Data for this exercise

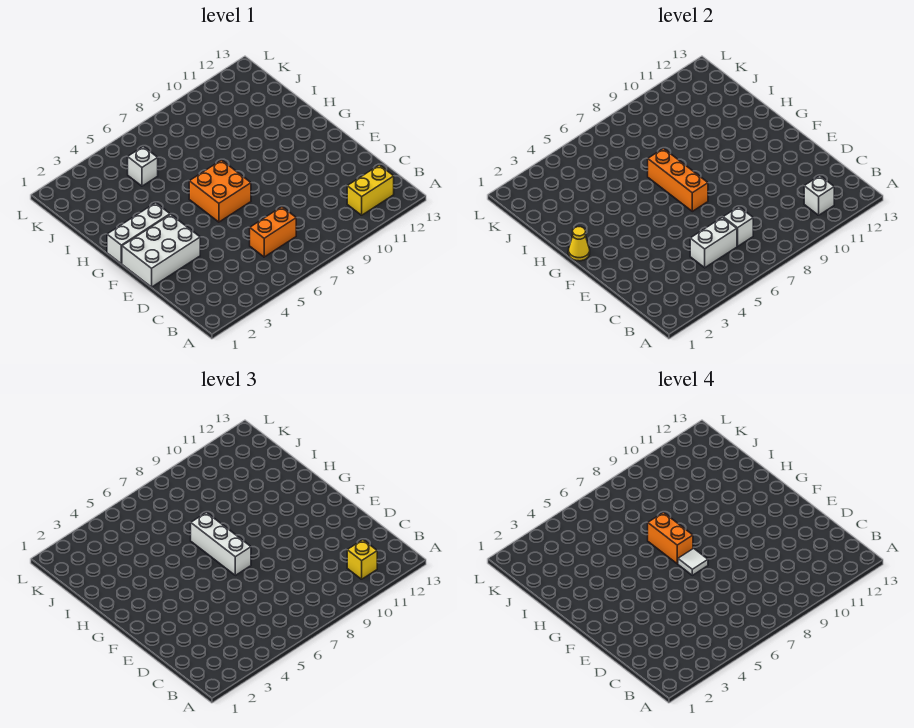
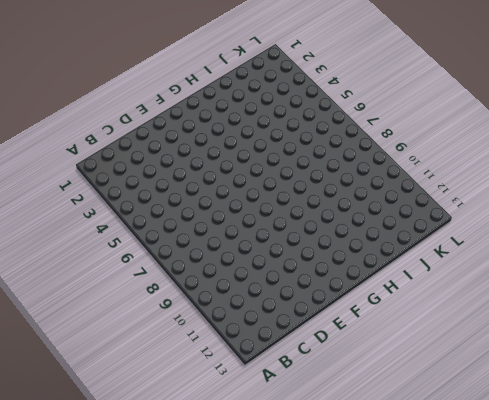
none -> yellow brick B11:B12 level 1
none -> orange brick C6:C7 level 1
none -> white brick E1:F3 level 1

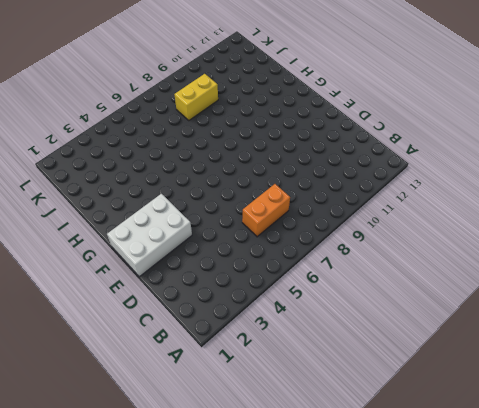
yellow brick J8:J9 level 1 -> yellow brick B11:B12 level 1
none -> orange brick F6:G7 level 1
none -> white brick G1:G3 level 1
none -> white brick J5 level 1

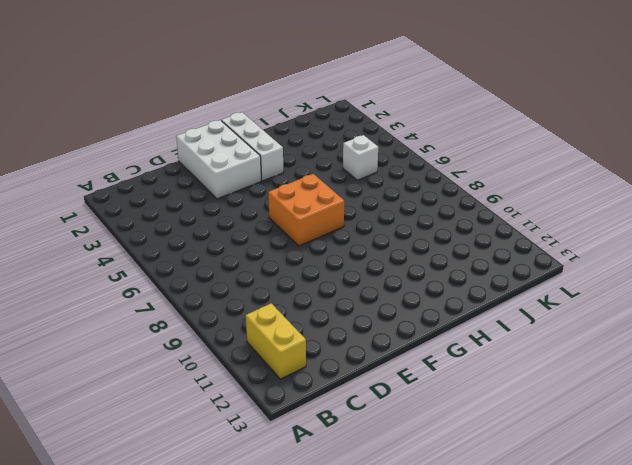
none -> orange brick C6:C7 level 1
none -> white brick B11 level 2
none -> white brick C5:C6 level 2

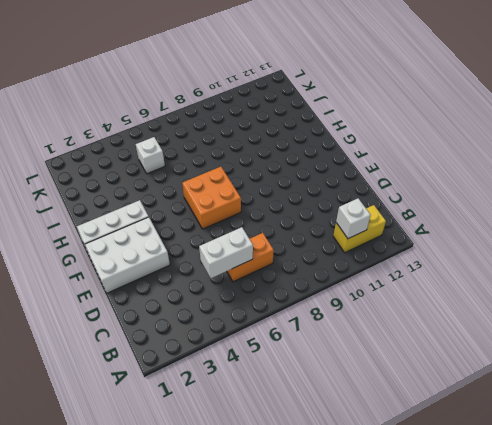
none -> white brick C7 level 2
none -> orange brick F7:H7 level 2
none -> yellow cone G1 level 2

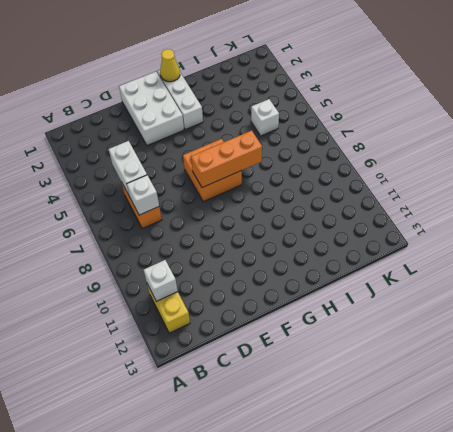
none -> yellow brick B11 level 3
none -> white brick F7:H7 level 3
none -> white tile F7 level 4

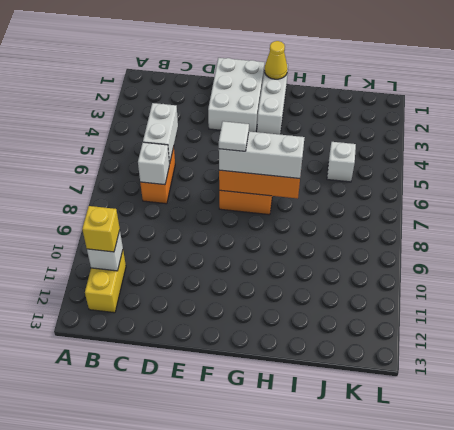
none -> orange brick G7:H7 level 4

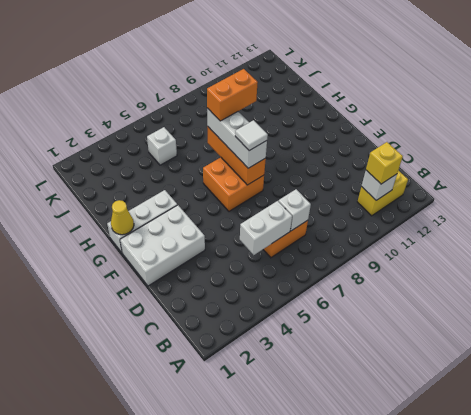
orange brick H7:H8 level 4 -> orange brick G7:H7 level 4

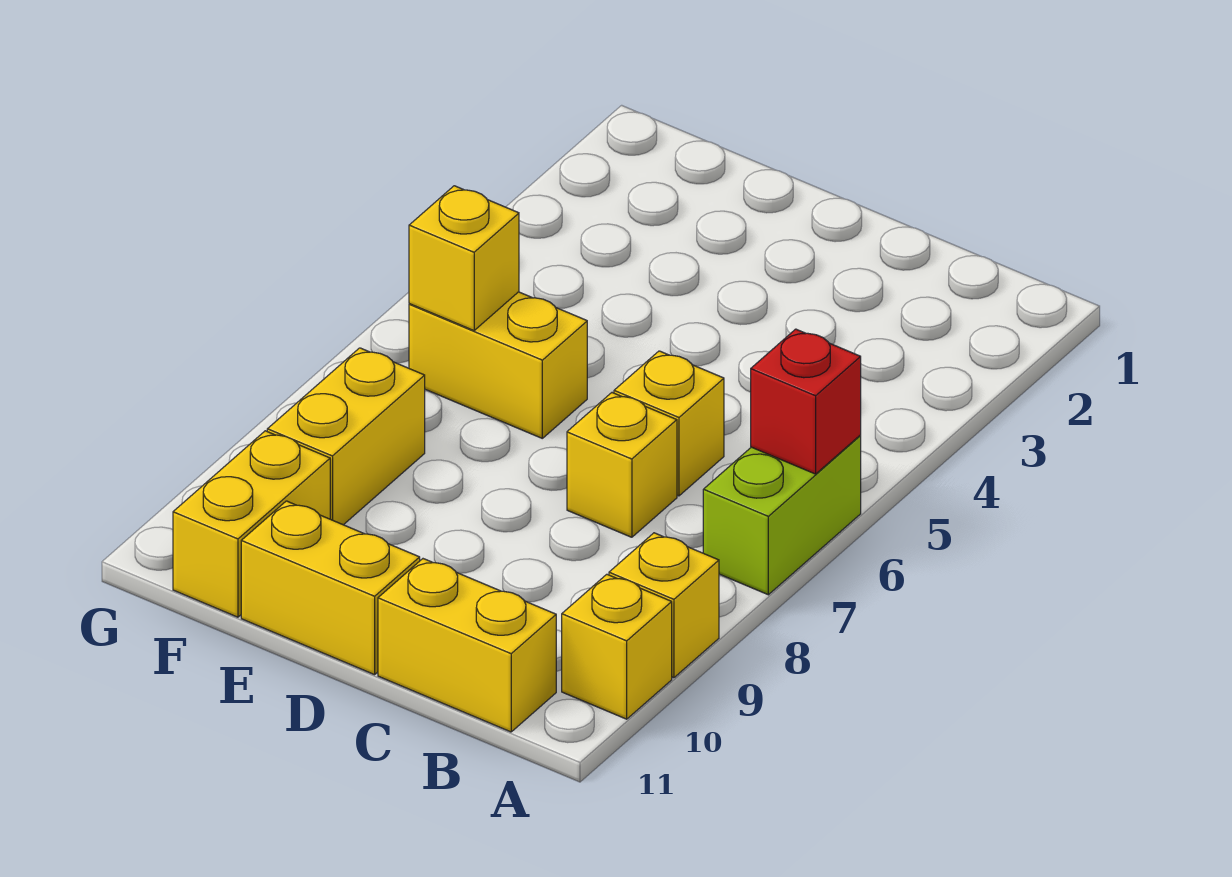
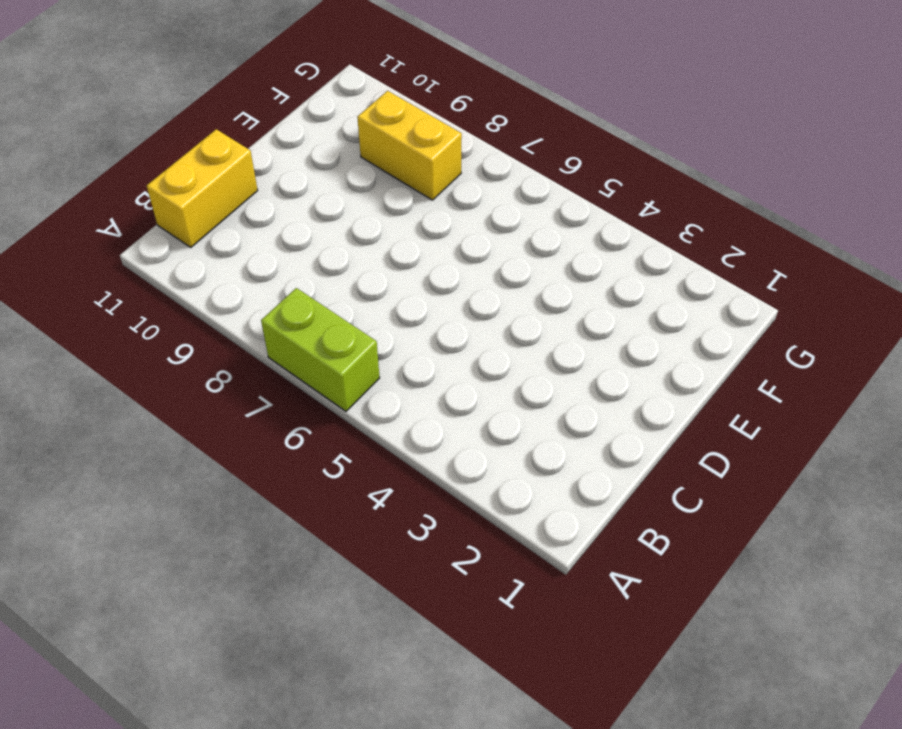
none -> yellow brick A9 level 1
none -> yellow brick A10 level 1
none -> yellow brick C6 level 1

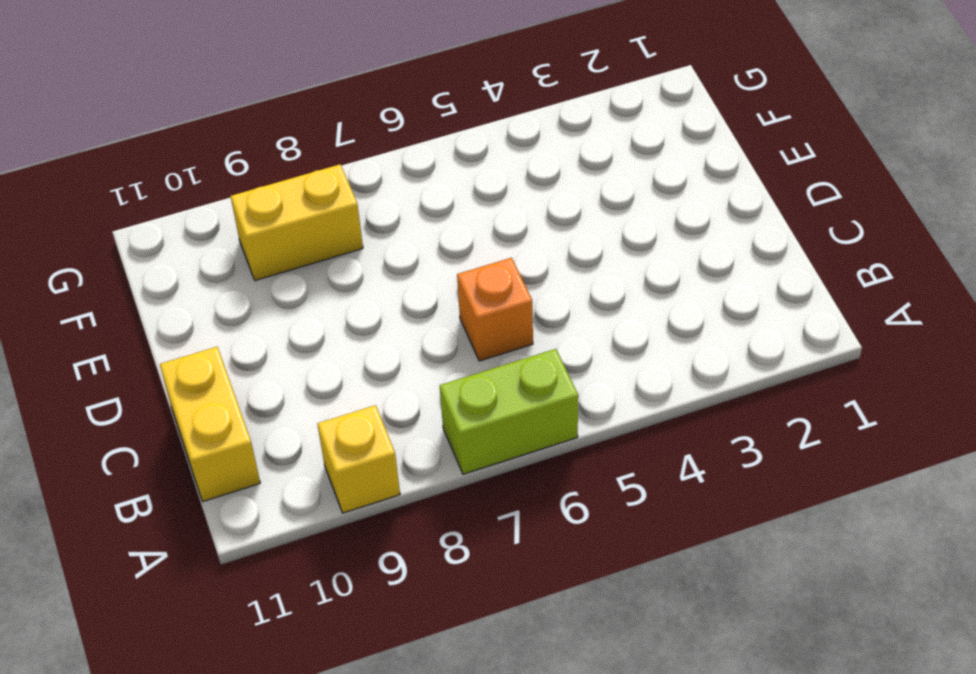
orange brick C6 level 1 -> yellow brick C6 level 1
none -> yellow brick A10 level 1
none -> yellow brick C7 level 1
none -> yellow brick D11:E11 level 1

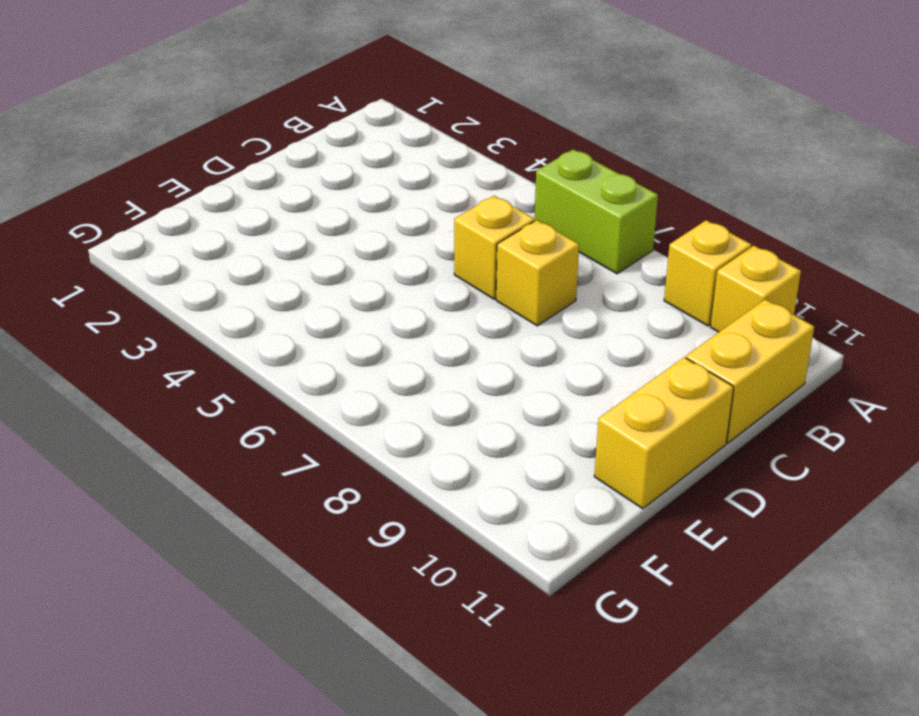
none -> yellow brick E6:F6 level 1
none -> yellow brick F8:F9 level 1
none -> yellow brick F10:F11 level 1

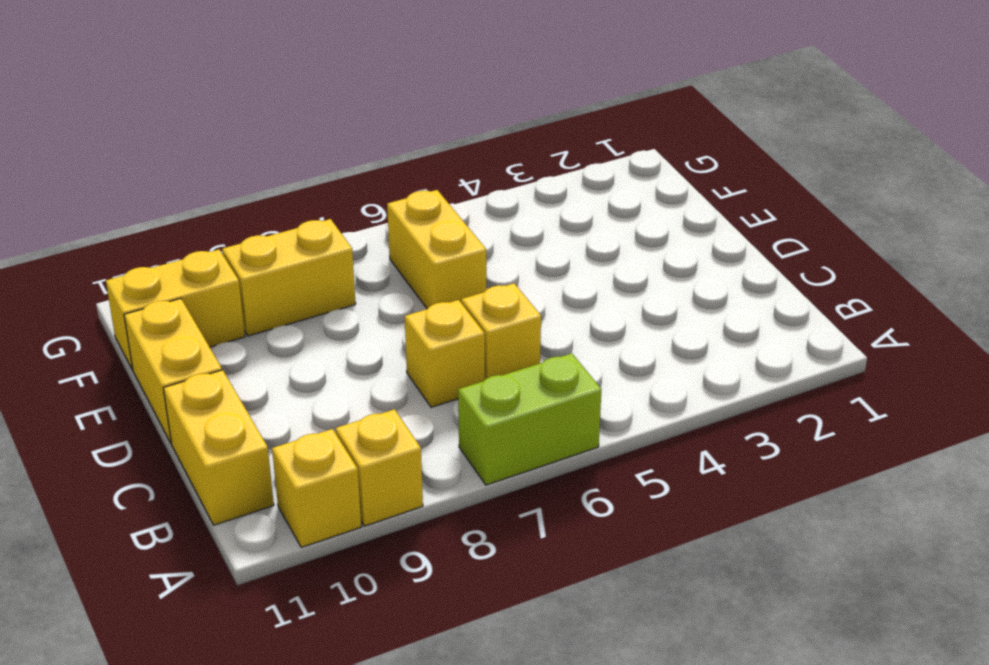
none -> red brick A6 level 2
none -> yellow brick F6 level 2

Task item
When a line in the material contains the string "white", copy that line.

Answer to the problem
none -> white brick E1:F3 level 1
none -> white brick G1:G3 level 1
none -> white brick J5 level 1
none -> white brick B11 level 2
none -> white brick C5:C6 level 2
none -> white brick C7 level 2
none -> white brick F7:H7 level 3
none -> white tile F7 level 4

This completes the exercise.